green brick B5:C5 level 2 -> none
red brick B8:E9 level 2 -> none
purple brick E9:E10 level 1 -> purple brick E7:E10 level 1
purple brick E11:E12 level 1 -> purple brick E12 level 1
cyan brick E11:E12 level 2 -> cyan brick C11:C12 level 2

--

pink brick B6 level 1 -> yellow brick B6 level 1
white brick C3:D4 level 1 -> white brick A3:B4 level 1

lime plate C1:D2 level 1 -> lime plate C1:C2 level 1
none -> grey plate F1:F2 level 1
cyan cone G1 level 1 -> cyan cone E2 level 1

...

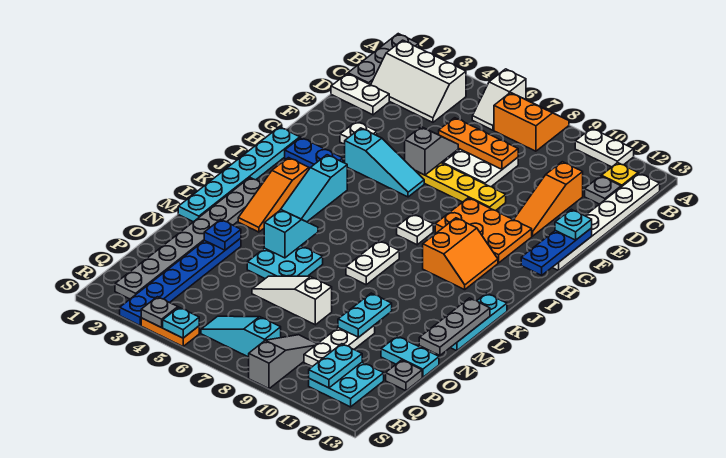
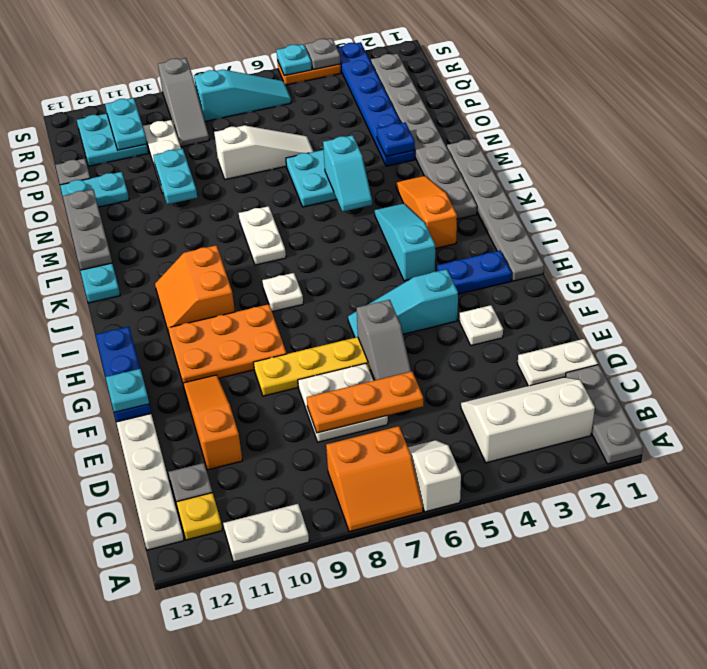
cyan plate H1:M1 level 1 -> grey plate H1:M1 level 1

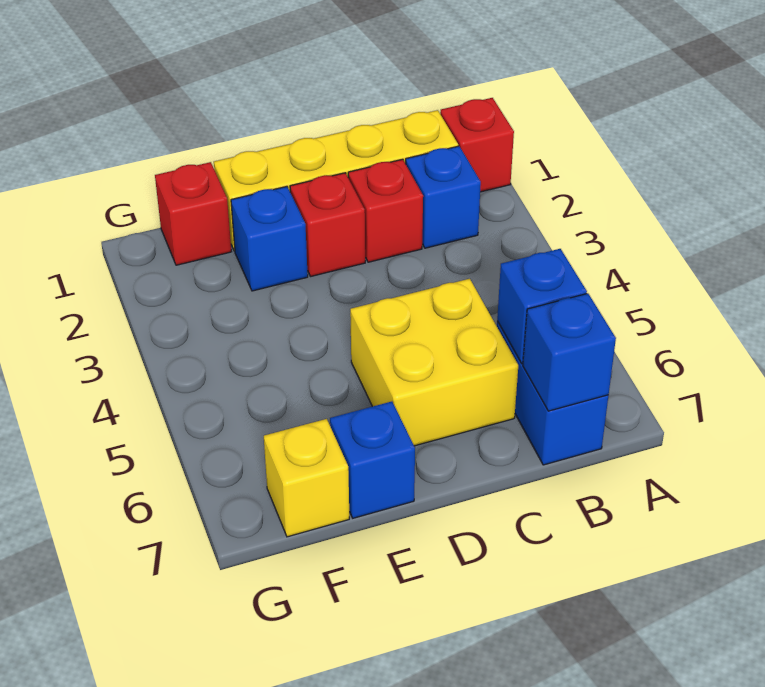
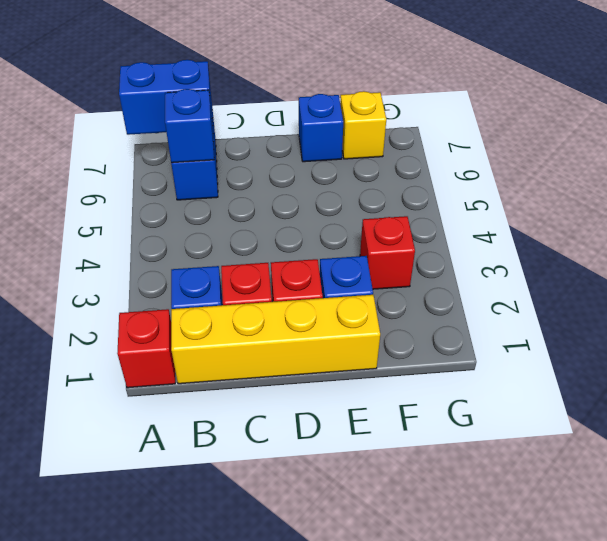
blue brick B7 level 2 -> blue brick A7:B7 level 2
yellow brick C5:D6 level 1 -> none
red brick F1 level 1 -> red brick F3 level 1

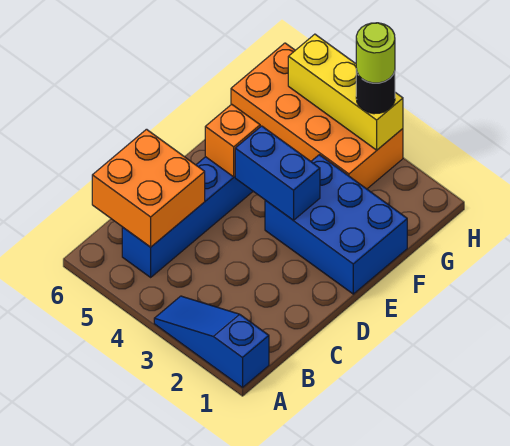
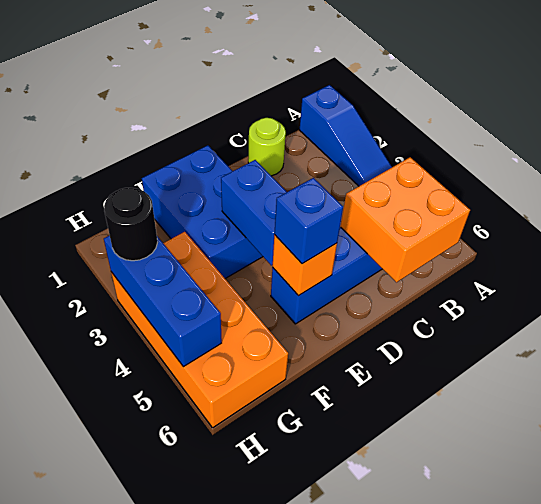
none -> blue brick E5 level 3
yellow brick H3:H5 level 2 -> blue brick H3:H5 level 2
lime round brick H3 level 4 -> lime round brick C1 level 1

WHAT THE EXERCISE ASKS: Where a line of the data contains "lime", copy that line.

SOLUTION TO THE EXERCISE:
lime plate C1:D2 level 1 -> lime plate C1:C2 level 1
lime round brick H3 level 4 -> lime round brick C1 level 1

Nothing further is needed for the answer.